■ **YOUR ASSIGNMENT**:
Go through the material below and return each line with the string "white" in it.

-*-*-

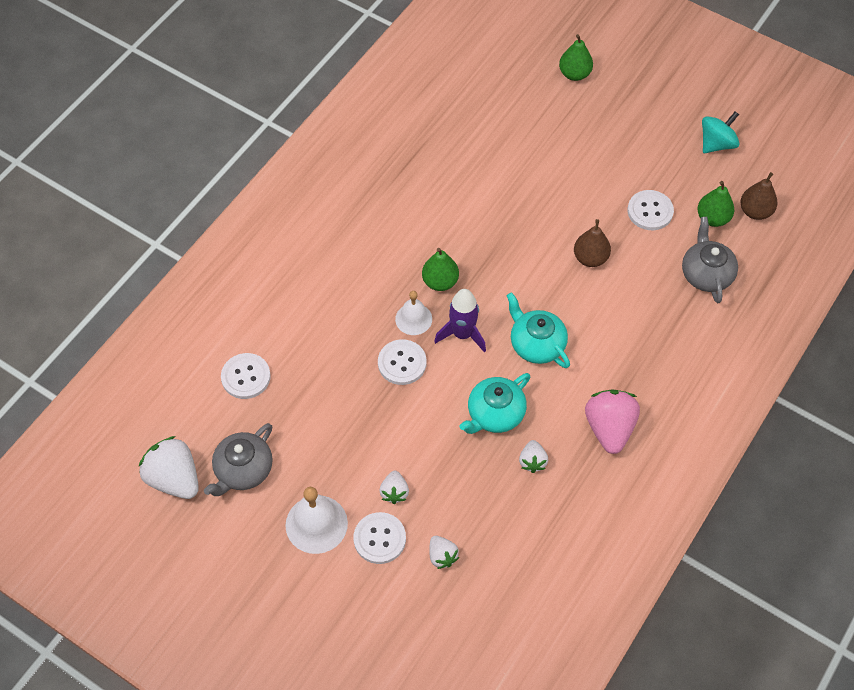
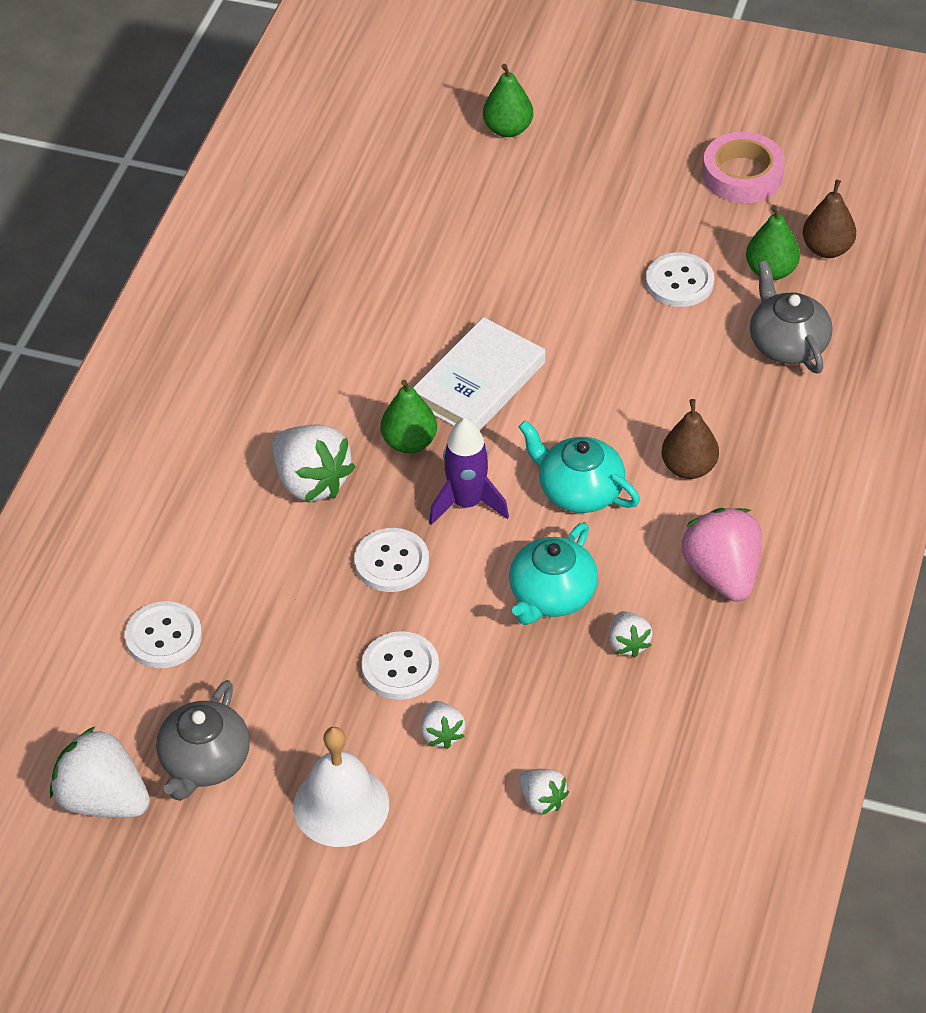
camera: 15 degrees left, 10 degrees down
(370, 293) = (311, 482): none -> white strawberry
(379, 539) = (442, 801): white button -> white button (400, 667)
(413, 319) = (388, 500): white bell -> none
(497, 251) = (479, 383): none -> white book
(590, 258) = (616, 361): brown pear -> brown pear (689, 468)
(716, 144) = (742, 175): turquoise spinning top -> pink tape

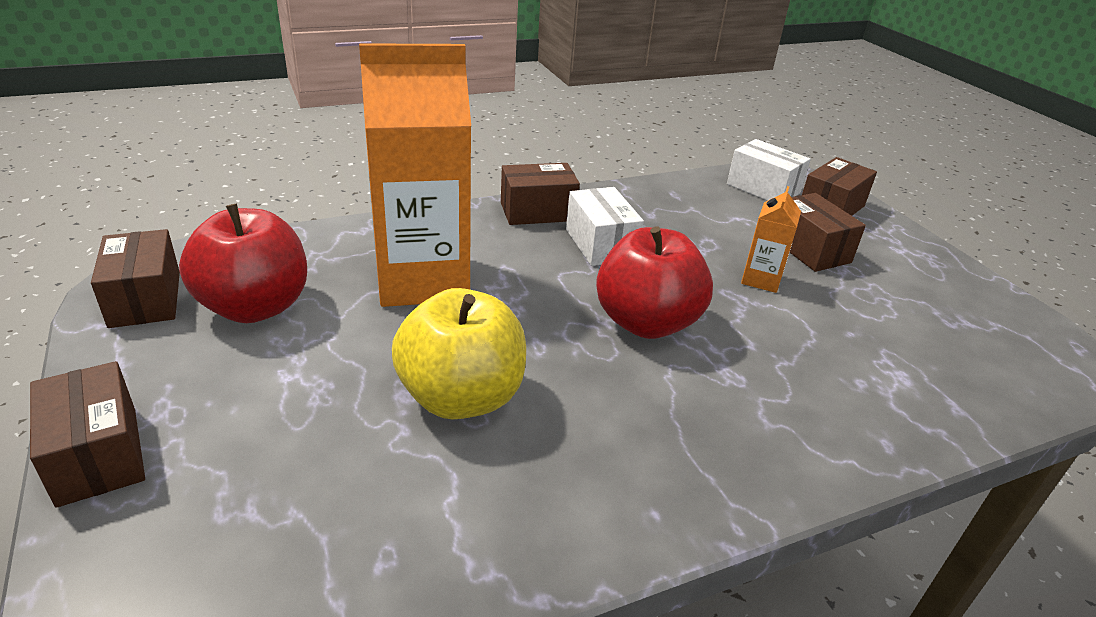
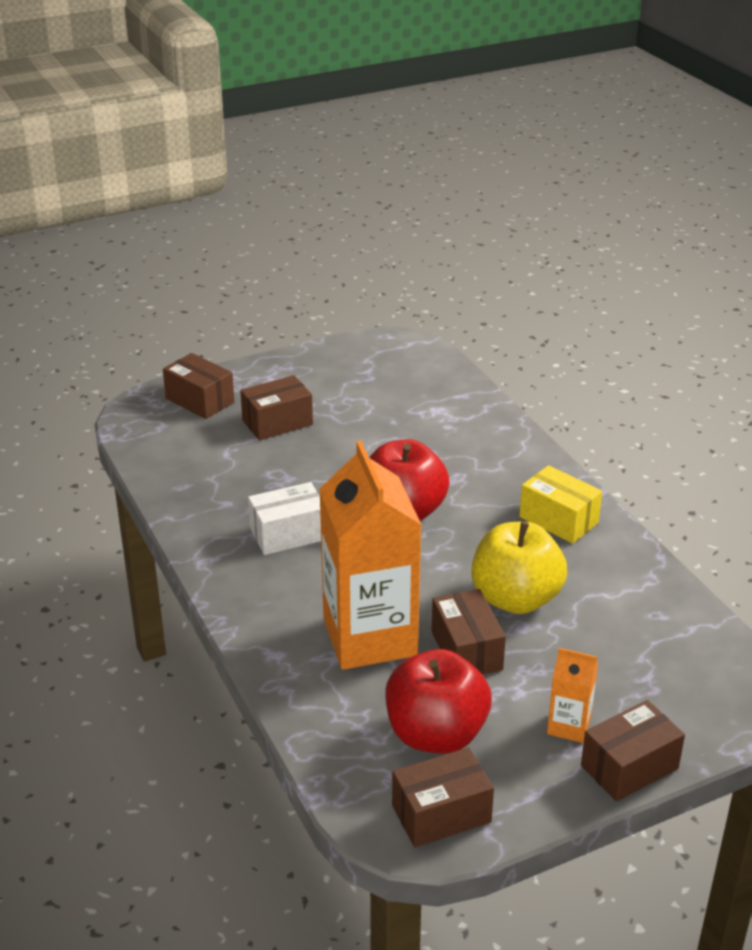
camera: 90 degrees left, 0 degrees up
(537, 212) = (230, 574): brown box -> brown box (466, 650)
(641, 471) = (558, 520): none -> yellow box
(761, 279) = (330, 452): orange carton -> orange carton (569, 726)
(763, 188) = (163, 433): white box -> none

-*-*-

■ **FINISHED EXERCISE**:
(370, 293) = (311, 482): none -> white strawberry
(379, 539) = (442, 801): white button -> white button (400, 667)
(413, 319) = (388, 500): white bell -> none
(497, 251) = (479, 383): none -> white book
(763, 188) = (163, 433): white box -> none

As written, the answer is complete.